======== GIVEN DATA

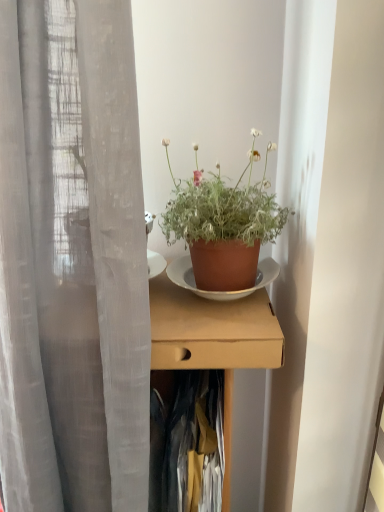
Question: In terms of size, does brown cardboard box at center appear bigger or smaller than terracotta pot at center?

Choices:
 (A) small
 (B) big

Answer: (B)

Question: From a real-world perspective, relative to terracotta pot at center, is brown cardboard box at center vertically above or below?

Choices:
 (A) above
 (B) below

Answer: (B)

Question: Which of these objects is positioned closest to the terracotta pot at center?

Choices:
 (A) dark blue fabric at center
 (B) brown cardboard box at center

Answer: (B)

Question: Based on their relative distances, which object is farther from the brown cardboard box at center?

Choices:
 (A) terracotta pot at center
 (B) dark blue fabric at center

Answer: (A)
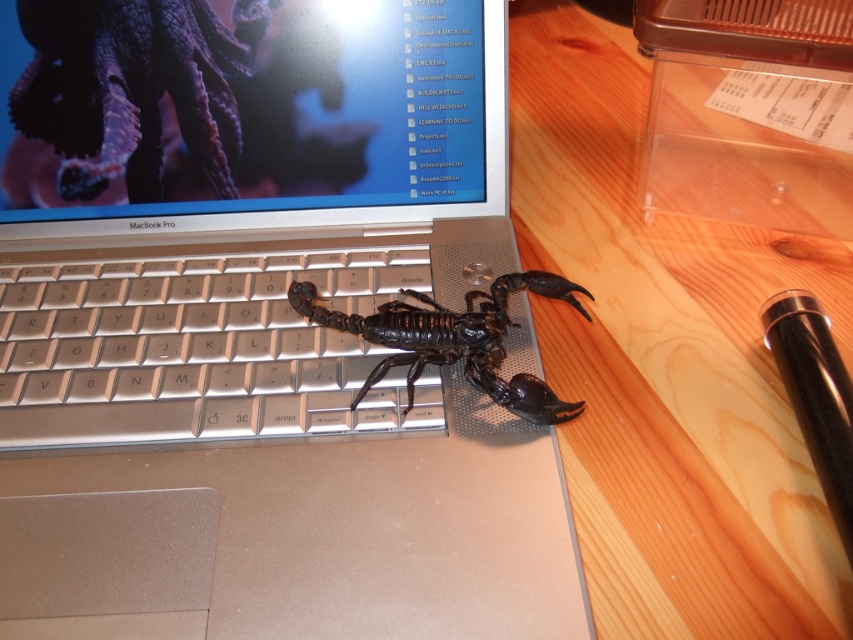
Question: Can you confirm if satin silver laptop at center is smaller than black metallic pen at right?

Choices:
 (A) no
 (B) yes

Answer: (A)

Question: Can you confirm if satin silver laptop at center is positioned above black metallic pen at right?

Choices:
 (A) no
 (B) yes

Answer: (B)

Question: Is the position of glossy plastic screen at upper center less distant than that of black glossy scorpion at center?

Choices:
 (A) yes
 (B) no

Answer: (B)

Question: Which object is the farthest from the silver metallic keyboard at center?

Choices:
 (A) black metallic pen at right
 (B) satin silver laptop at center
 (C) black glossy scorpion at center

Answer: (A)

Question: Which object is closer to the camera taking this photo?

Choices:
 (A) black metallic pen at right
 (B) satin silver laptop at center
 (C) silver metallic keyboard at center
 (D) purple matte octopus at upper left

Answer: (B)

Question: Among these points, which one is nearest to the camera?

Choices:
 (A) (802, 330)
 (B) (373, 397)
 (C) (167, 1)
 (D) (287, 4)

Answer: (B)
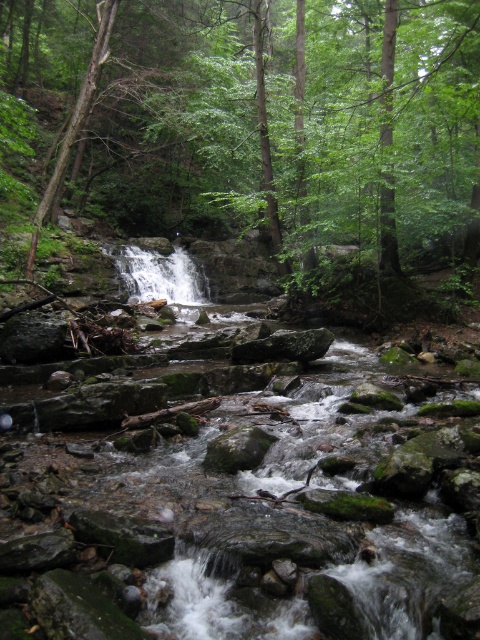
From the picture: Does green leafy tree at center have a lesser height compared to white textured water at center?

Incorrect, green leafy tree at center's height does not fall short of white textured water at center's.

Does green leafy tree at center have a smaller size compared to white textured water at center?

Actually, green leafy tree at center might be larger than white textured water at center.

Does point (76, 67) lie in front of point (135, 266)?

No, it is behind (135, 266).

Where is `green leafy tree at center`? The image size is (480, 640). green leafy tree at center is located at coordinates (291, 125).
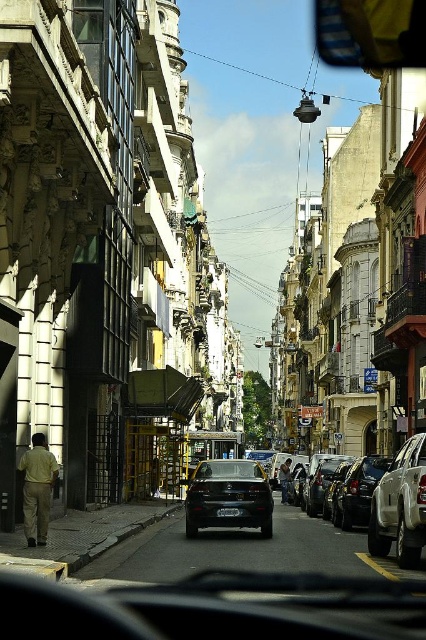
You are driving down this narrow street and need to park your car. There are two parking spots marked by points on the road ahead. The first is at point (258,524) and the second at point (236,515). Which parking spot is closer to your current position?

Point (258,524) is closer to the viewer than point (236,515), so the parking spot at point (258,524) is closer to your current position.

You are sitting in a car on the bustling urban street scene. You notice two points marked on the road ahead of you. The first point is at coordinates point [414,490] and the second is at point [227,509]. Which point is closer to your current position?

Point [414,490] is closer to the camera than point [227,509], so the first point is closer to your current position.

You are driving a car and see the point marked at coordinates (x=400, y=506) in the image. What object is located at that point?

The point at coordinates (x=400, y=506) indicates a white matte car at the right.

================

EXERCISE GOAL:
Reproduce the records verbatim, starting at the beginning of the records and ending at the line that contains "(D) (287, 4)", with both ends included. Leave the pictures out of your answer.

WRITTEN ANSWER:
Question: In terms of size, does brown cardboard box at center appear bigger or smaller than terracotta pot at center?

Choices:
 (A) small
 (B) big

Answer: (B)

Question: From a real-world perspective, relative to terracotta pot at center, is brown cardboard box at center vertically above or below?

Choices:
 (A) above
 (B) below

Answer: (B)

Question: Which of these objects is positioned closest to the terracotta pot at center?

Choices:
 (A) dark blue fabric at center
 (B) brown cardboard box at center

Answer: (B)

Question: Based on their relative distances, which object is farther from the brown cardboard box at center?

Choices:
 (A) terracotta pot at center
 (B) dark blue fabric at center

Answer: (A)
Question: Can you confirm if satin silver laptop at center is smaller than black metallic pen at right?

Choices:
 (A) no
 (B) yes

Answer: (A)

Question: Can you confirm if satin silver laptop at center is positioned above black metallic pen at right?

Choices:
 (A) no
 (B) yes

Answer: (B)

Question: Is the position of glossy plastic screen at upper center less distant than that of black glossy scorpion at center?

Choices:
 (A) yes
 (B) no

Answer: (B)

Question: Which object is the farthest from the silver metallic keyboard at center?

Choices:
 (A) black metallic pen at right
 (B) satin silver laptop at center
 (C) black glossy scorpion at center

Answer: (A)

Question: Which object is closer to the camera taking this photo?

Choices:
 (A) black metallic pen at right
 (B) satin silver laptop at center
 (C) silver metallic keyboard at center
 (D) purple matte octopus at upper left

Answer: (B)

Question: Among these points, which one is nearest to the camera?

Choices:
 (A) (802, 330)
 (B) (373, 397)
 (C) (167, 1)
 (D) (287, 4)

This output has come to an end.